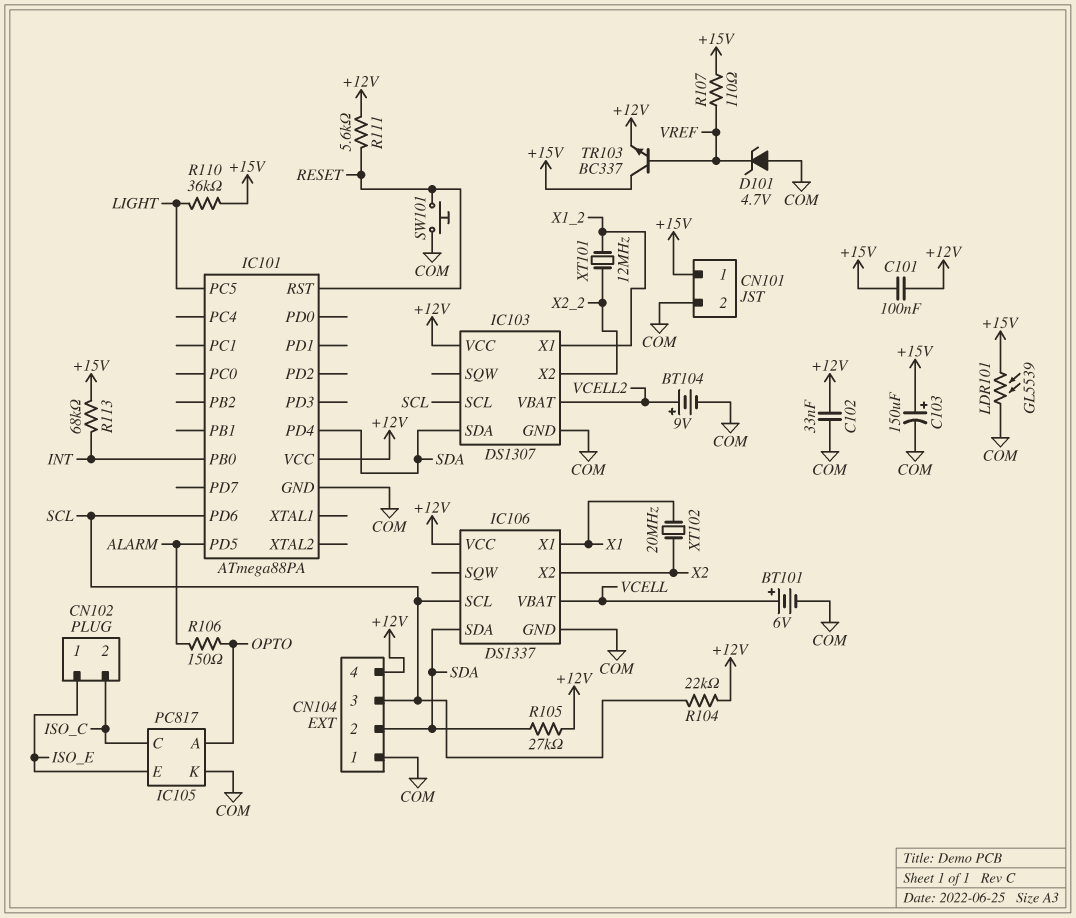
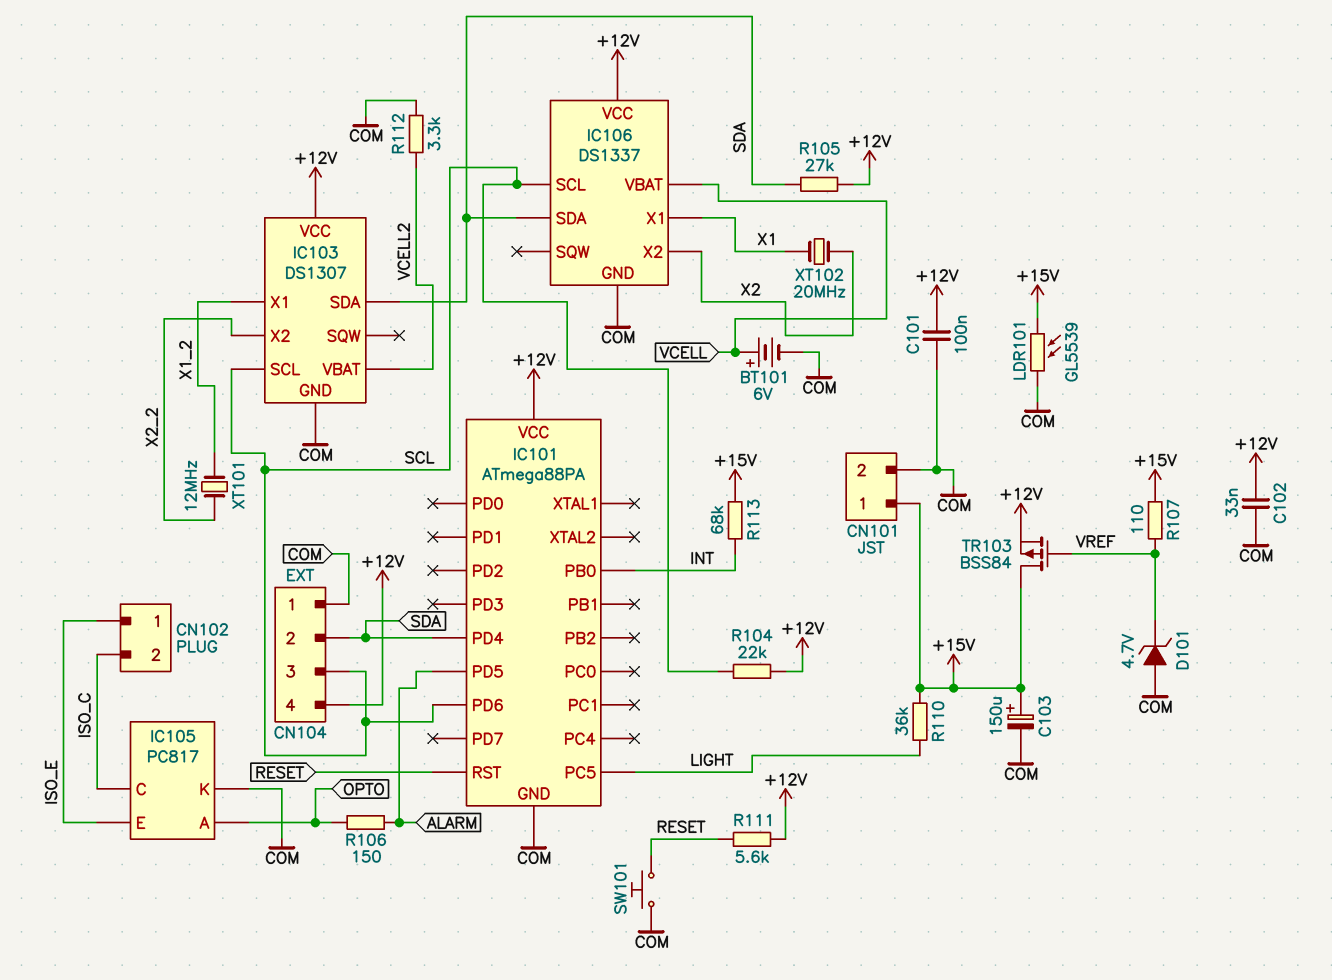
BT104: 9V (plus VCELL2, minus COM) -> none
C101: 100nF (+12V, +15V) -> 100nF (+12V, COM)
R112: none -> 3.3k (COM, VCELL2)
TR103: NPN BC337 (B VREF, C +15V, E +12V) -> PMOS BSS84 (G VREF, D +15V, S +12V)

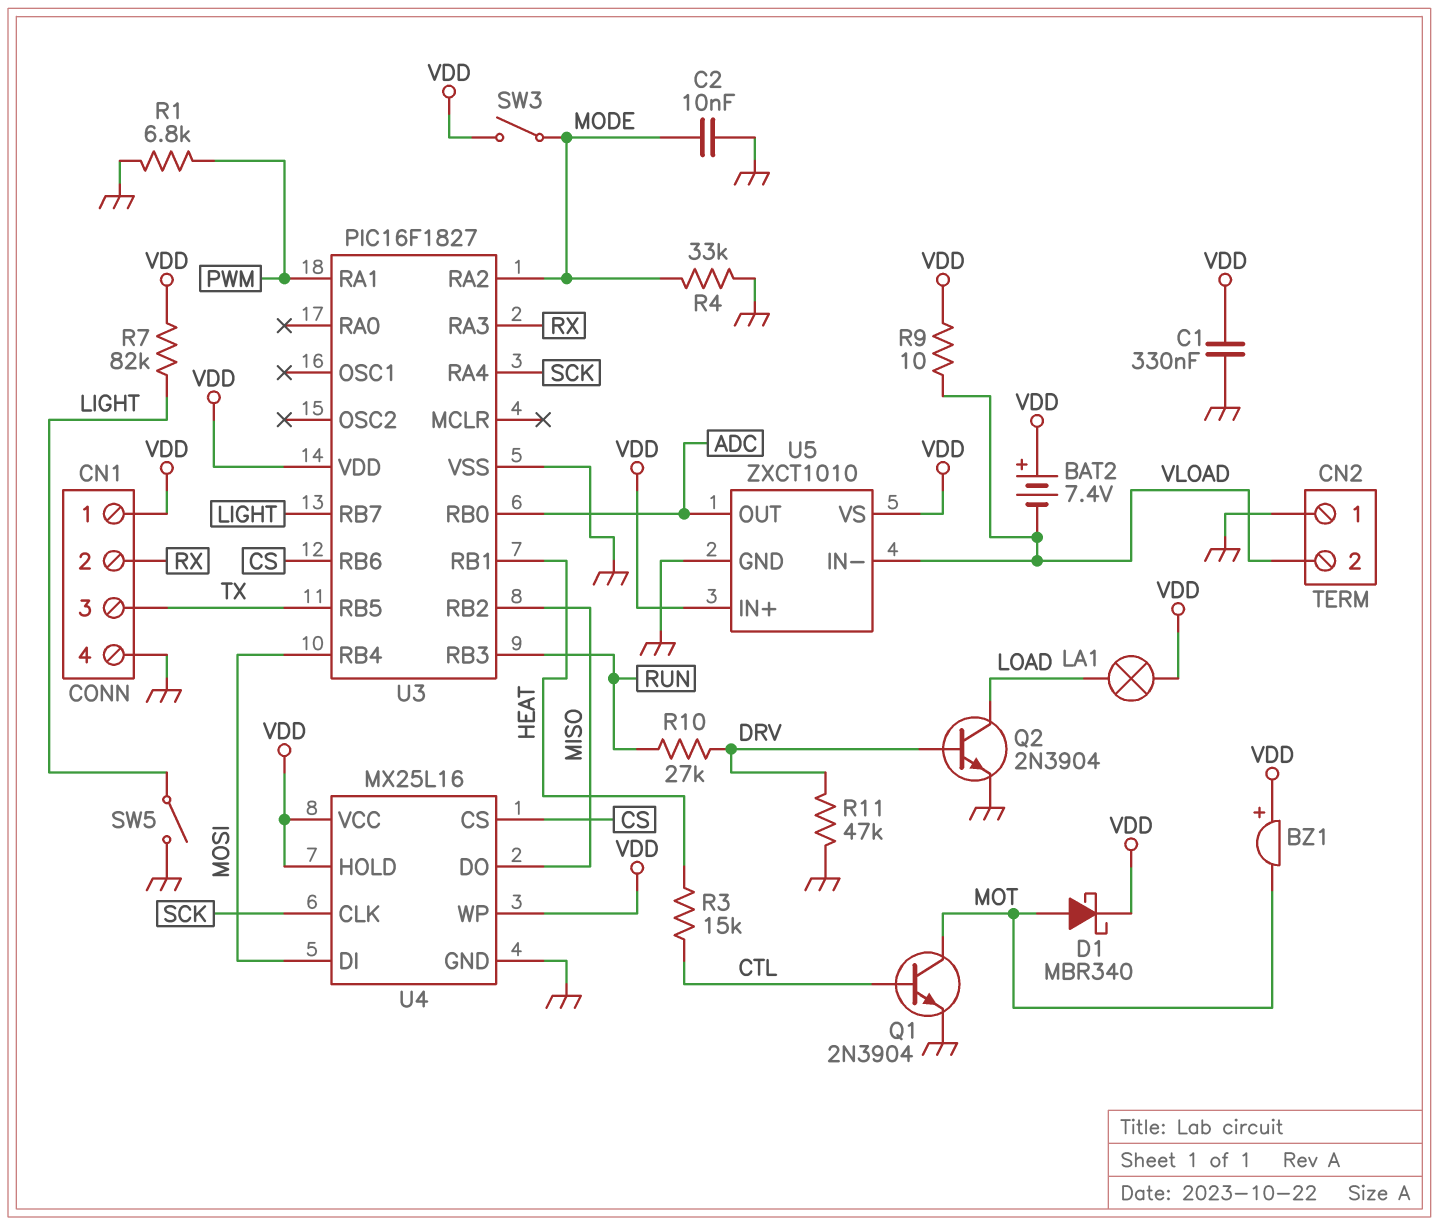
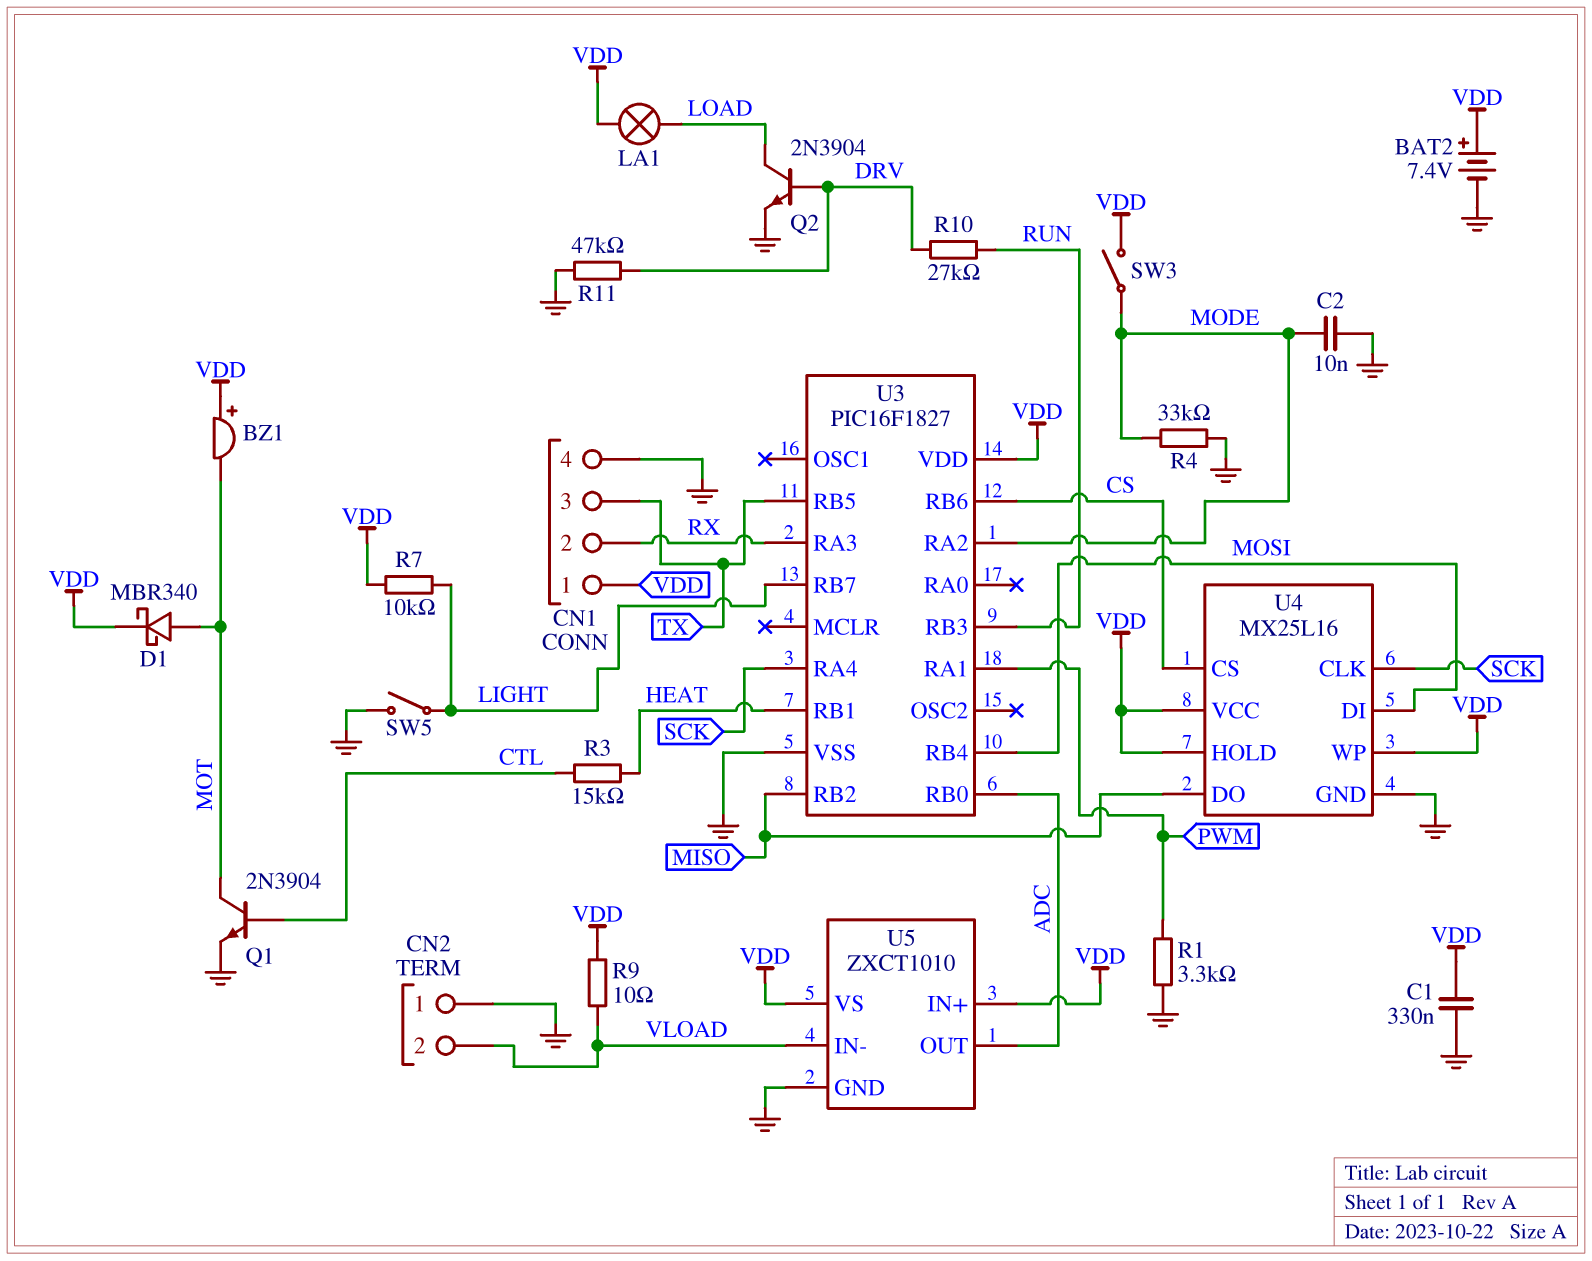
BAT2: 7.4V (plus VDD, minus VLOAD) -> 7.4V (plus VDD, minus GND)
R1: 6.8k (GND, PWM) -> 3.3k (GND, PWM)
R7: 82k (LIGHT, VDD) -> 10k (LIGHT, VDD)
================
- **What you need to do**
Each line in the records above should be reproduced exactly; images are not copied.

- **Solution below**
BT104: 9V (plus VCELL2, minus COM) -> none
C101: 100nF (+12V, +15V) -> 100nF (+12V, COM)
R112: none -> 3.3k (COM, VCELL2)
TR103: NPN BC337 (B VREF, C +15V, E +12V) -> PMOS BSS84 (G VREF, D +15V, S +12V)

BAT2: 7.4V (plus VDD, minus VLOAD) -> 7.4V (plus VDD, minus GND)
R1: 6.8k (GND, PWM) -> 3.3k (GND, PWM)
R7: 82k (LIGHT, VDD) -> 10k (LIGHT, VDD)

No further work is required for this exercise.